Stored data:
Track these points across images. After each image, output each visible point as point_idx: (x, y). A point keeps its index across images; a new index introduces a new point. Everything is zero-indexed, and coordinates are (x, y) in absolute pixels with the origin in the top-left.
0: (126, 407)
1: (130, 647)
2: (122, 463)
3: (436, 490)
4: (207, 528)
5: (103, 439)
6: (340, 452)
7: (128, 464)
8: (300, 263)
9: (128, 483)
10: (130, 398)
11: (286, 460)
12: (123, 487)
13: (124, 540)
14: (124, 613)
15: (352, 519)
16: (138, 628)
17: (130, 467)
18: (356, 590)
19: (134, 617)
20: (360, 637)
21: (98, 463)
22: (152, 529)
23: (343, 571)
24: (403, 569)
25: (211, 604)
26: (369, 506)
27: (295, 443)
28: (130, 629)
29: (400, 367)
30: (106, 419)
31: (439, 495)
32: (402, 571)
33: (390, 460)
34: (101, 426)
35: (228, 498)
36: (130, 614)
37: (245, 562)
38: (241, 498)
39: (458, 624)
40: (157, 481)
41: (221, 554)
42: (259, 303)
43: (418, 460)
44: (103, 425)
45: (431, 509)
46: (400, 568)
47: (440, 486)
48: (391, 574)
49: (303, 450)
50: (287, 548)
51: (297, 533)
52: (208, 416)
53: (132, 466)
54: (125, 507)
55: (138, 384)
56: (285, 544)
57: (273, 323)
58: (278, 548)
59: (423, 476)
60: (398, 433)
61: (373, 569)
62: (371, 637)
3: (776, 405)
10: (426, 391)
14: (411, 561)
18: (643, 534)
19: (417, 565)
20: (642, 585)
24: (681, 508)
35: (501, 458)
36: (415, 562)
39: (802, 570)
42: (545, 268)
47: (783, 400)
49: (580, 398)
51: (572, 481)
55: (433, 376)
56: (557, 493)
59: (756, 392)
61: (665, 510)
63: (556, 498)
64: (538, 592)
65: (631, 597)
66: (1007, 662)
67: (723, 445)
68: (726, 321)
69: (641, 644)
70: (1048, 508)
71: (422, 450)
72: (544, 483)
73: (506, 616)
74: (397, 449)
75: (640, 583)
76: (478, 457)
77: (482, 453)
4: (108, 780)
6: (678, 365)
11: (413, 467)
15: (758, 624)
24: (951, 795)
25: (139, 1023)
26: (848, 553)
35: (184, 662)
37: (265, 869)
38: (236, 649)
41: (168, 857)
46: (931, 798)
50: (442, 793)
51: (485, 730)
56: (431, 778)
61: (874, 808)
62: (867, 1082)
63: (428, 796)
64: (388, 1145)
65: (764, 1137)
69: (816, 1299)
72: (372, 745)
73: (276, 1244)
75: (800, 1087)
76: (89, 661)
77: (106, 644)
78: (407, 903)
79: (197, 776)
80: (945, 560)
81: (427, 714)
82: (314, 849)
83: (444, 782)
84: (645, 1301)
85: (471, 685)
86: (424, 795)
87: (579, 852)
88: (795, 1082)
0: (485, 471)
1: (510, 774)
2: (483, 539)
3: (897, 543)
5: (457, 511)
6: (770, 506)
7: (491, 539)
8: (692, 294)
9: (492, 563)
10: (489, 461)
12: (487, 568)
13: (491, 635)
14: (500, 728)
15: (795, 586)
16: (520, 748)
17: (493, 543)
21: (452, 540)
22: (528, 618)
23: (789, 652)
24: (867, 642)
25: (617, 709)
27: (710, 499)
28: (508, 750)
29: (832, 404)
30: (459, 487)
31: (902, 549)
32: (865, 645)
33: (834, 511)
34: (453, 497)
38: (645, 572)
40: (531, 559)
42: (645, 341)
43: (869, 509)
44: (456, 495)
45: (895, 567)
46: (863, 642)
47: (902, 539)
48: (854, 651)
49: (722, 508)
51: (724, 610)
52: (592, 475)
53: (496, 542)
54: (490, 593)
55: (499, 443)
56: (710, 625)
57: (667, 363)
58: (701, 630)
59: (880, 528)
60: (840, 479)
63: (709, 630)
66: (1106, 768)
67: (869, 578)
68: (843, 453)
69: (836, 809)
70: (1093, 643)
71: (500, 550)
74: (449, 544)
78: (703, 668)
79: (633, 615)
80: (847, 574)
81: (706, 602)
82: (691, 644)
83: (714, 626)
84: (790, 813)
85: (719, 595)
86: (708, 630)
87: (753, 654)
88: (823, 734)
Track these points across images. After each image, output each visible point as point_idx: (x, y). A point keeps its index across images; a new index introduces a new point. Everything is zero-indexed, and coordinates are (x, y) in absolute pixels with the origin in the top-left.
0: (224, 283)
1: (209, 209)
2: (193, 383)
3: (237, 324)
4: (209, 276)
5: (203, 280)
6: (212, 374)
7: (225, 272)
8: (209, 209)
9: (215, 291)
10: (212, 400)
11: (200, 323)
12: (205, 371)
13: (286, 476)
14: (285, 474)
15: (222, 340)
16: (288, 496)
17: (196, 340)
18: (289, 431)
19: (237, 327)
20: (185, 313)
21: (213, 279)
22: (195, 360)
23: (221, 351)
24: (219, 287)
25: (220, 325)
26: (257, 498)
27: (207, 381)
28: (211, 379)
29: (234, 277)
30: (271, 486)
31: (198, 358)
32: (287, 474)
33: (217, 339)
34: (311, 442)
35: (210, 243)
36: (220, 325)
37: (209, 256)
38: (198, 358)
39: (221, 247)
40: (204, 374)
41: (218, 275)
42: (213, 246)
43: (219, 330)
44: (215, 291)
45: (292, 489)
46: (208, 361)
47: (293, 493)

> [What you have to do]
Copy every one of the rows above line for line, without changing anything.

> [Finished exercise]
Track these points across images. After each image, output each visible point as point_idx: (x, y). A point keeps its index across images; a new index introduces a new point. Everything is zero-indexed, and coordinates are (x, y) in absolute pixels with the origin in the top-left.
0: (126, 407)
1: (130, 647)
2: (122, 463)
3: (436, 490)
4: (207, 528)
5: (103, 439)
6: (340, 452)
7: (128, 464)
8: (300, 263)
9: (128, 483)
10: (130, 398)
11: (286, 460)
12: (123, 487)
13: (124, 540)
14: (124, 613)
15: (352, 519)
16: (138, 628)
17: (130, 467)
18: (356, 590)
19: (134, 617)
20: (360, 637)
21: (98, 463)
22: (152, 529)
23: (343, 571)
24: (403, 569)
25: (211, 604)
26: (369, 506)
27: (295, 443)
28: (130, 629)
29: (400, 367)
30: (106, 419)
31: (439, 495)
32: (402, 571)
33: (390, 460)
34: (101, 426)
35: (228, 498)
36: (130, 614)
37: (245, 562)
38: (241, 498)
39: (458, 624)
40: (157, 481)
41: (221, 554)
42: (259, 303)
43: (418, 460)
44: (103, 425)
45: (431, 509)
46: (400, 568)
47: (440, 486)
48: (391, 574)
49: (303, 450)
50: (287, 548)
51: (297, 533)
52: (208, 416)
53: (132, 466)
54: (125, 507)
55: (138, 384)
56: (285, 544)
57: (273, 323)
58: (278, 548)
59: (423, 476)
60: (398, 433)
61: (373, 569)
62: (371, 637)
3: (776, 405)
10: (426, 391)
14: (411, 561)
18: (643, 534)
19: (417, 565)
20: (642, 585)
24: (681, 508)
35: (501, 458)
36: (415, 562)
39: (802, 570)
42: (545, 268)
47: (783, 400)
49: (580, 398)
51: (572, 481)
55: (433, 376)
56: (557, 493)
59: (756, 392)
61: (665, 510)
63: (556, 498)
64: (538, 592)
65: (631, 597)
66: (1007, 662)
67: (723, 445)
68: (726, 321)
69: (641, 644)
70: (1048, 508)
71: (422, 450)
72: (544, 483)
73: (506, 616)
74: (397, 449)
75: (640, 583)
76: (478, 457)
77: (482, 453)
4: (108, 780)
6: (678, 365)
11: (413, 467)
15: (758, 624)
24: (951, 795)
25: (139, 1023)
26: (848, 553)
35: (184, 662)
37: (265, 869)
38: (236, 649)
41: (168, 857)
46: (931, 798)
50: (442, 793)
51: (485, 730)
56: (431, 778)
61: (874, 808)
62: (867, 1082)
63: (428, 796)
64: (388, 1145)
65: (764, 1137)
69: (816, 1299)
72: (372, 745)
73: (276, 1244)
75: (800, 1087)
76: (89, 661)
77: (106, 644)
78: (407, 903)
79: (197, 776)
80: (945, 560)
81: (427, 714)
82: (314, 849)
83: (444, 782)
84: (645, 1301)
85: (471, 685)
86: (424, 795)
87: (579, 852)
88: (795, 1082)
0: (485, 471)
1: (510, 774)
2: (483, 539)
3: (897, 543)
5: (457, 511)
6: (770, 506)
7: (491, 539)
8: (692, 294)
9: (492, 563)
10: (489, 461)
12: (487, 568)
13: (491, 635)
14: (500, 728)
15: (795, 586)
16: (520, 748)
17: (493, 543)
21: (452, 540)
22: (528, 618)
23: (789, 652)
24: (867, 642)
25: (617, 709)
27: (710, 499)
28: (508, 750)
29: (832, 404)
30: (459, 487)
31: (902, 549)
32: (865, 645)
33: (834, 511)
34: (453, 497)
38: (645, 572)
40: (531, 559)
42: (645, 341)
43: (869, 509)
44: (456, 495)
45: (895, 567)
46: (863, 642)
47: (902, 539)
48: (854, 651)
49: (722, 508)
51: (724, 610)
52: (592, 475)
53: (496, 542)
54: (490, 593)
55: (499, 443)
56: (710, 625)
57: (667, 363)
58: (701, 630)
59: (880, 528)
60: (840, 479)
63: (709, 630)
66: (1106, 768)
67: (869, 578)
68: (843, 453)
69: (836, 809)
70: (1093, 643)
71: (500, 550)
74: (449, 544)
78: (703, 668)
79: (633, 615)
80: (847, 574)
81: (706, 602)
82: (691, 644)
83: (714, 626)
84: (790, 813)
85: (719, 595)
86: (708, 630)
87: (753, 654)
88: (823, 734)
Track these points across images. After each image, output each visible point as point_idx: (x, y). A point keeps its index across images; a new index introduces a new point. Everything is zero-indexed, and coordinates are (x, y) in absolute pixels with the origin in the top-left.
0: (224, 283)
1: (209, 209)
2: (193, 383)
3: (237, 324)
4: (209, 276)
5: (203, 280)
6: (212, 374)
7: (225, 272)
8: (209, 209)
9: (215, 291)
10: (212, 400)
11: (200, 323)
12: (205, 371)
13: (286, 476)
14: (285, 474)
15: (222, 340)
16: (288, 496)
17: (196, 340)
18: (289, 431)
19: (237, 327)
20: (185, 313)
21: (213, 279)
22: (195, 360)
23: (221, 351)
24: (219, 287)
25: (220, 325)
26: (257, 498)
27: (207, 381)
28: (211, 379)
29: (234, 277)
30: (271, 486)
31: (198, 358)
32: (287, 474)
33: (217, 339)
34: (311, 442)
35: (210, 243)
36: (220, 325)
37: (209, 256)
38: (198, 358)
39: (221, 247)
40: (204, 374)
41: (218, 275)
42: (213, 246)
43: (219, 330)
44: (215, 291)
45: (292, 489)
46: (208, 361)
47: (293, 493)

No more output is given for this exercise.